**EXERCISE MATERIAL**.
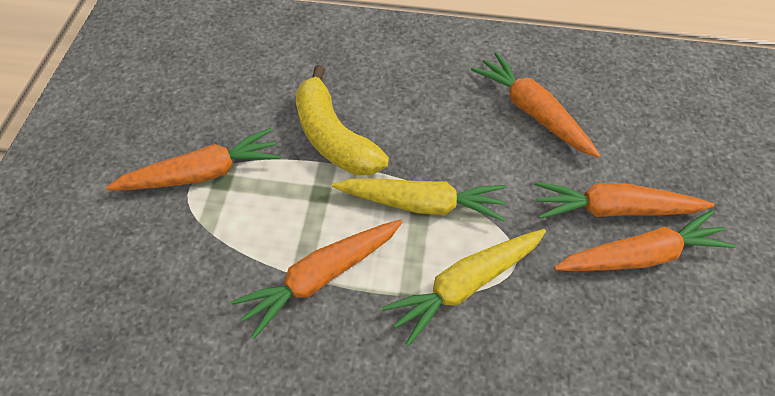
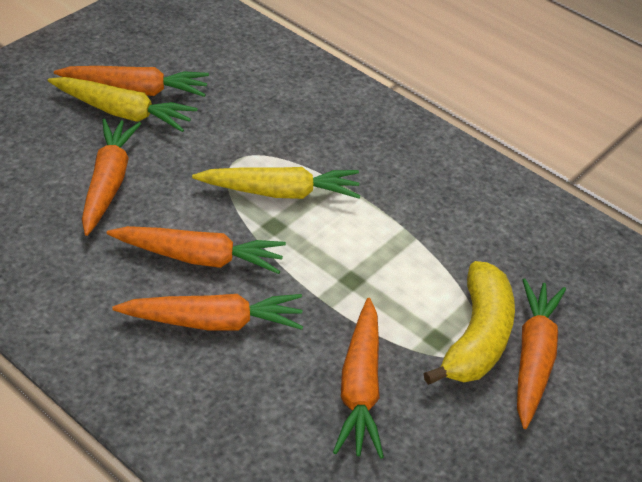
orange carrot: 5 -> 6

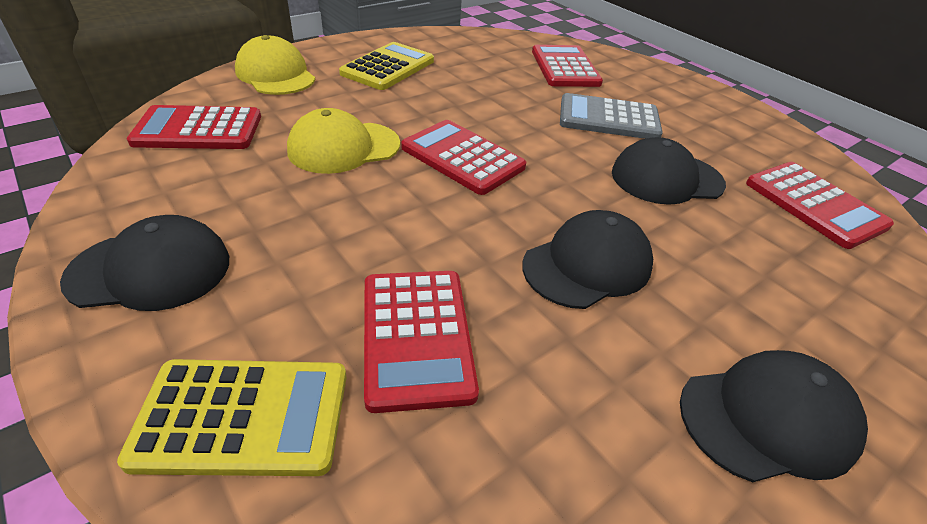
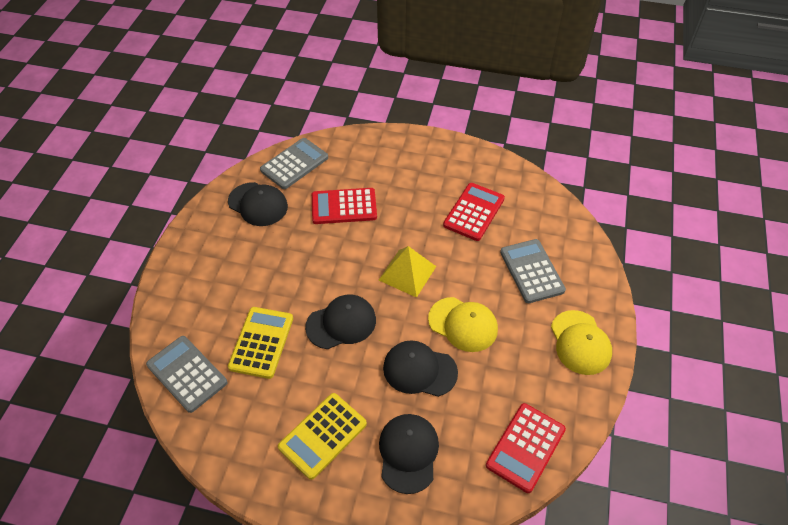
grey calculator: 1 -> 3
red calculator: 5 -> 3
yellow pyramid: 0 -> 1

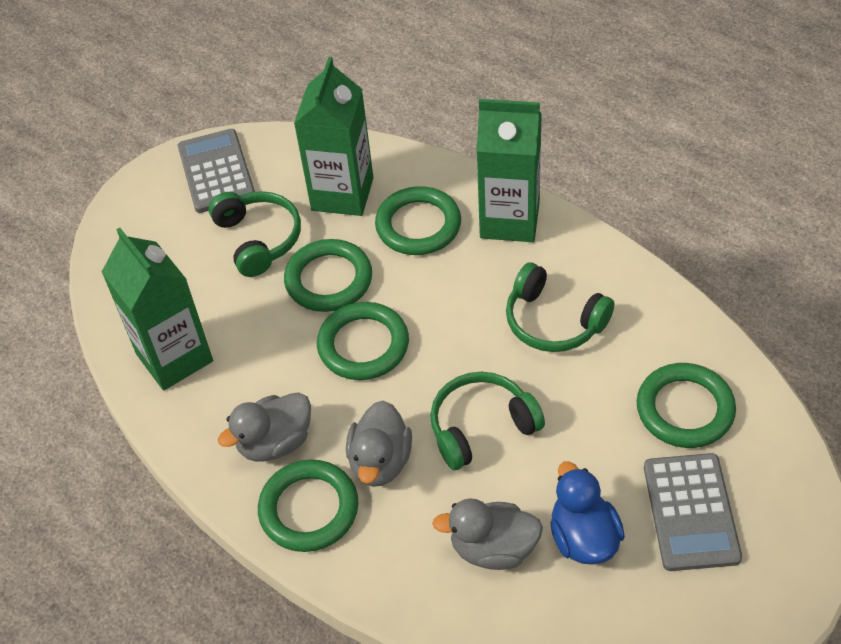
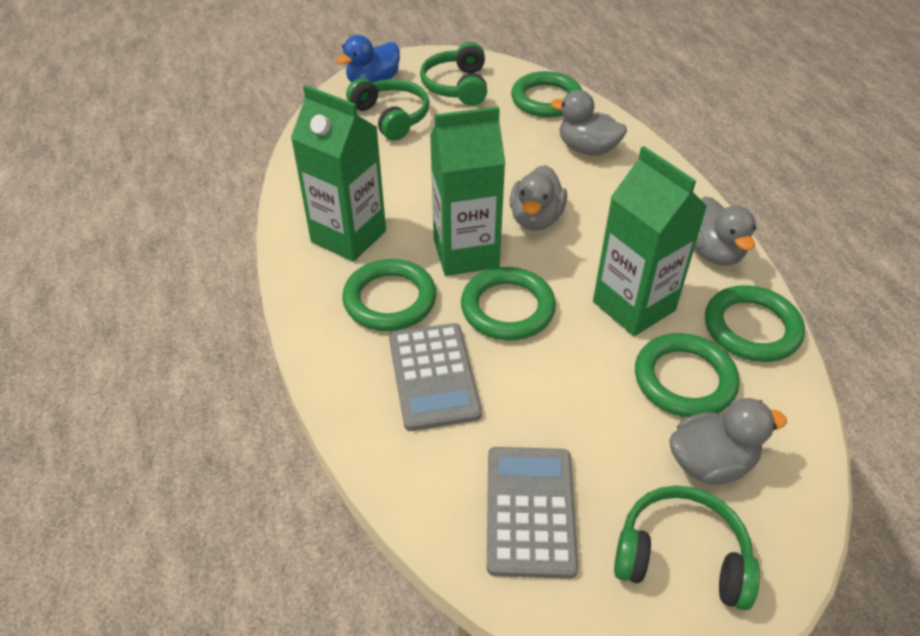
grey duck: 3 -> 4

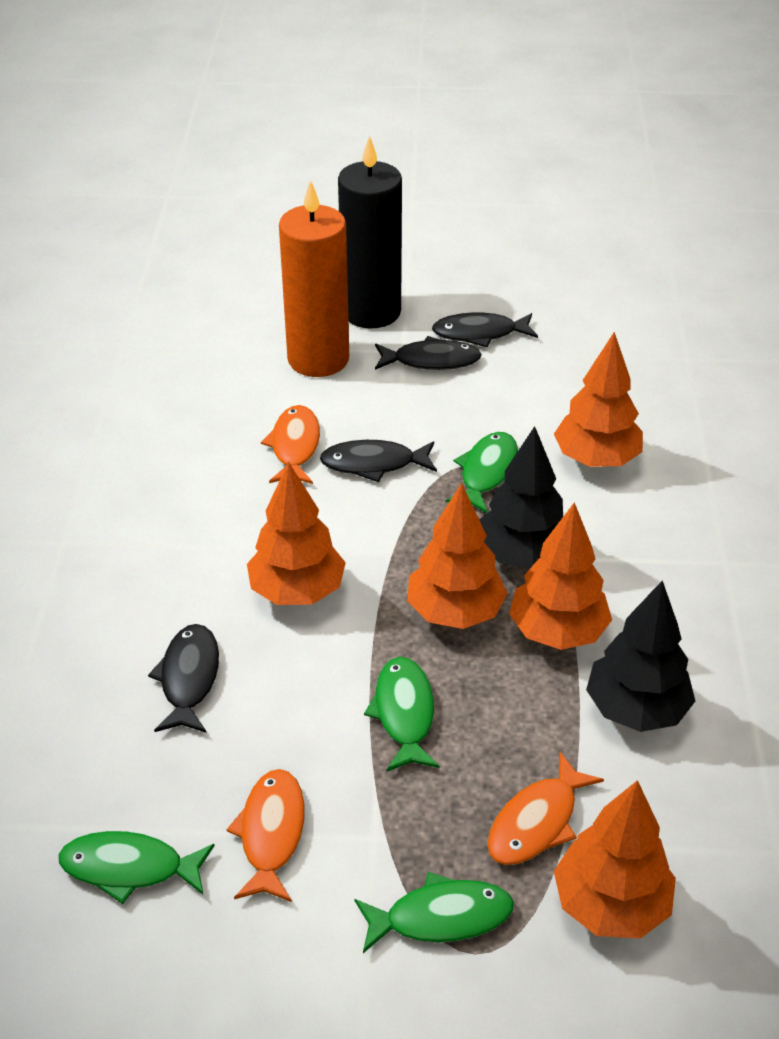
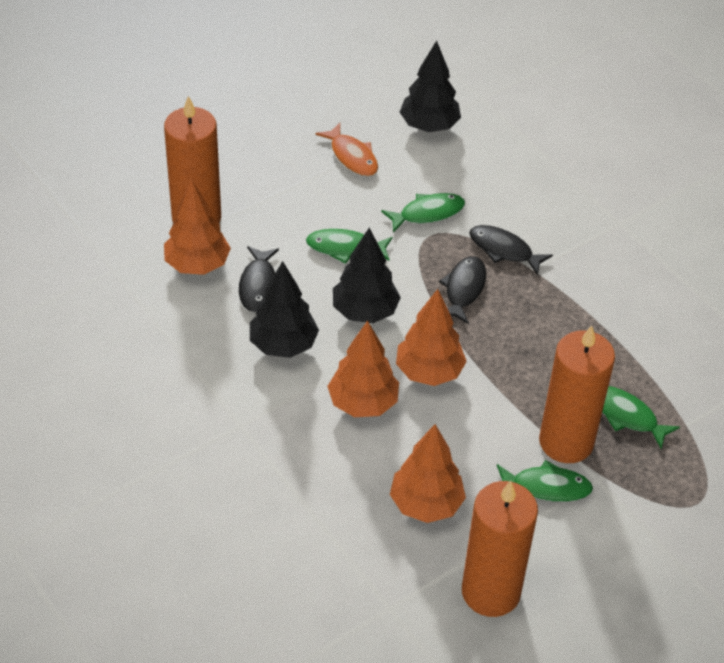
black candle: 1 -> 0
black fish: 4 -> 3
black tree: 2 -> 3
orange candle: 1 -> 3
orange fish: 3 -> 1
orange tree: 5 -> 4

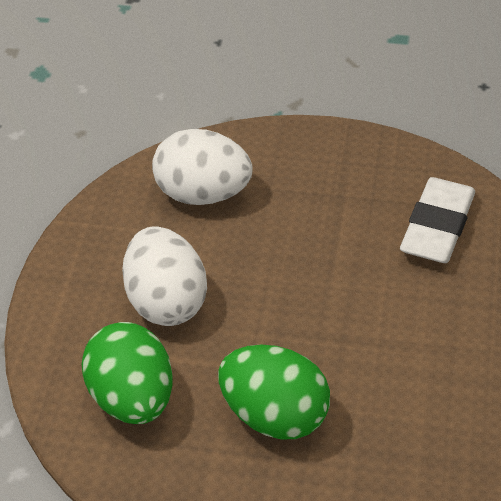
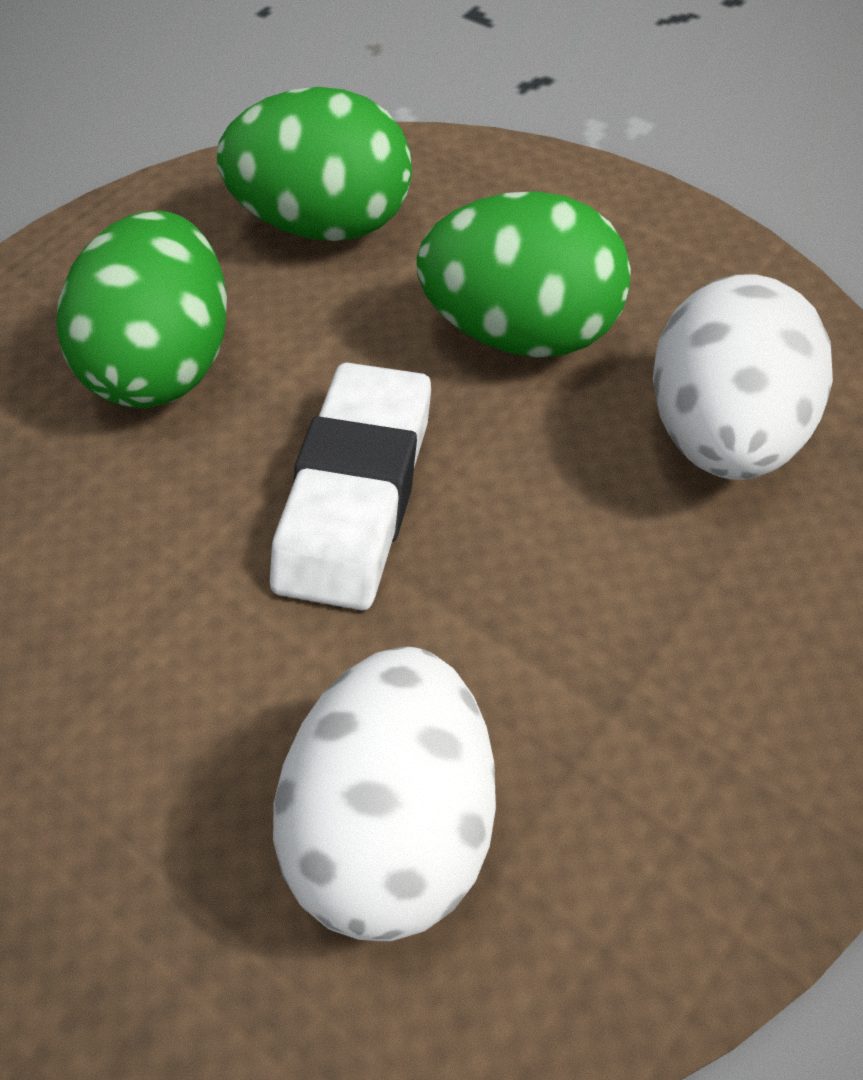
green egg: 2 -> 3

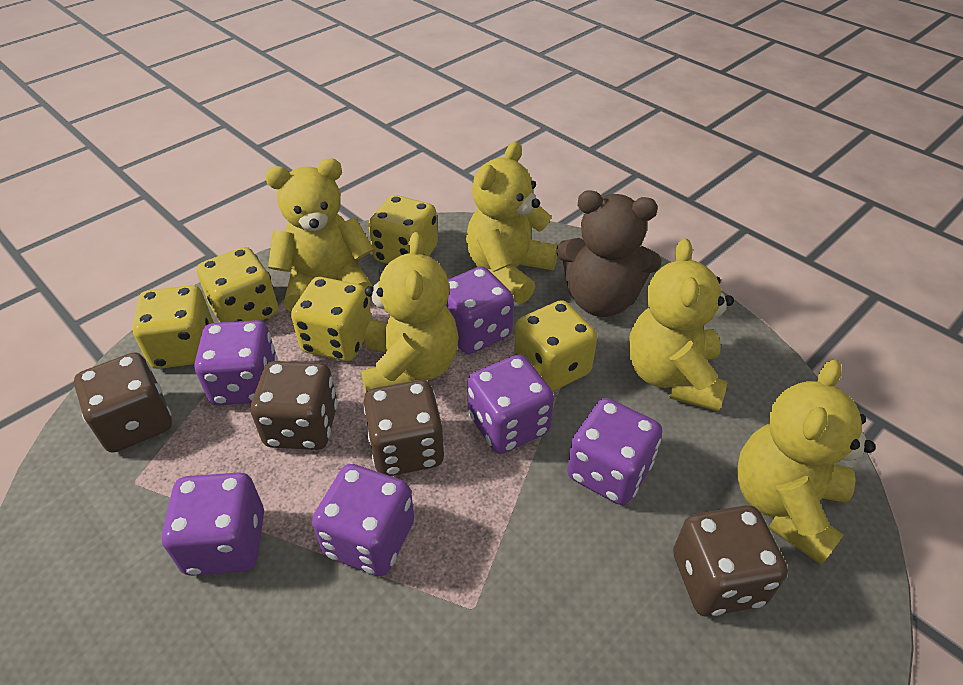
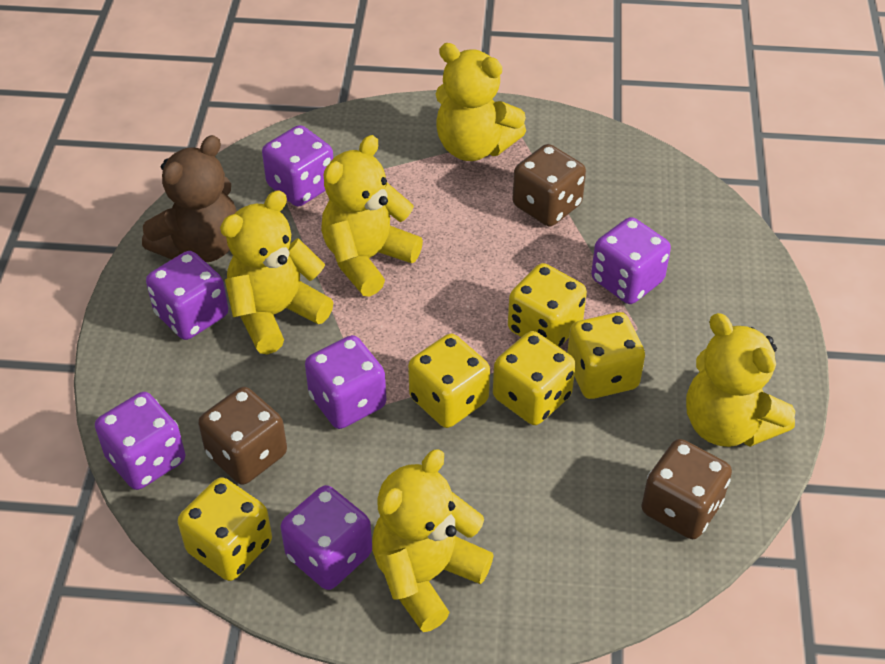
brown dice: 4 -> 3

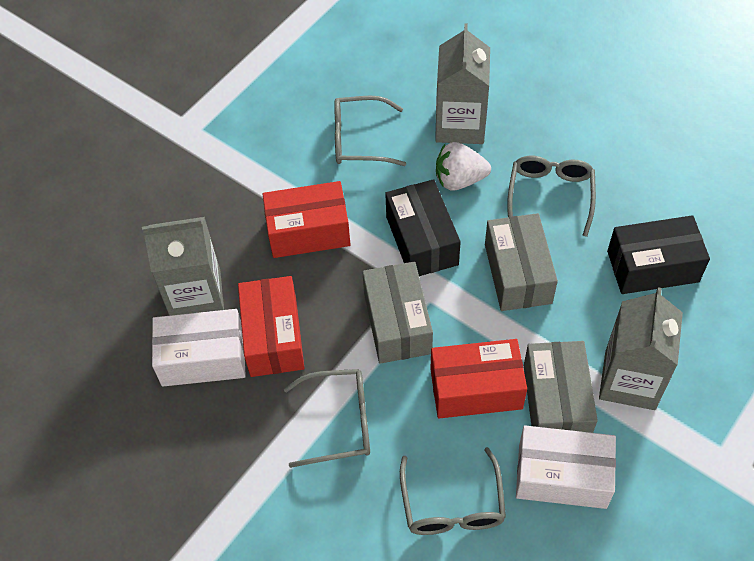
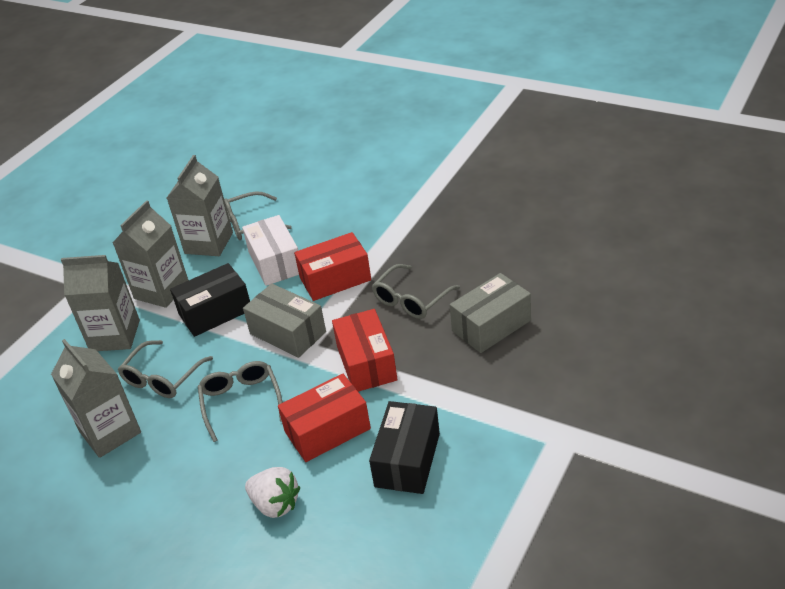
grey box: 3 -> 2
grey carton: 3 -> 4
white box: 2 -> 1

**WHAT TO PRODUCE**. Search the entries above for the string "grey", and report each line where it occurs.

**WRITTEN SOLUTION**.
grey calculator: 1 -> 3
grey duck: 3 -> 4
grey box: 3 -> 2
grey carton: 3 -> 4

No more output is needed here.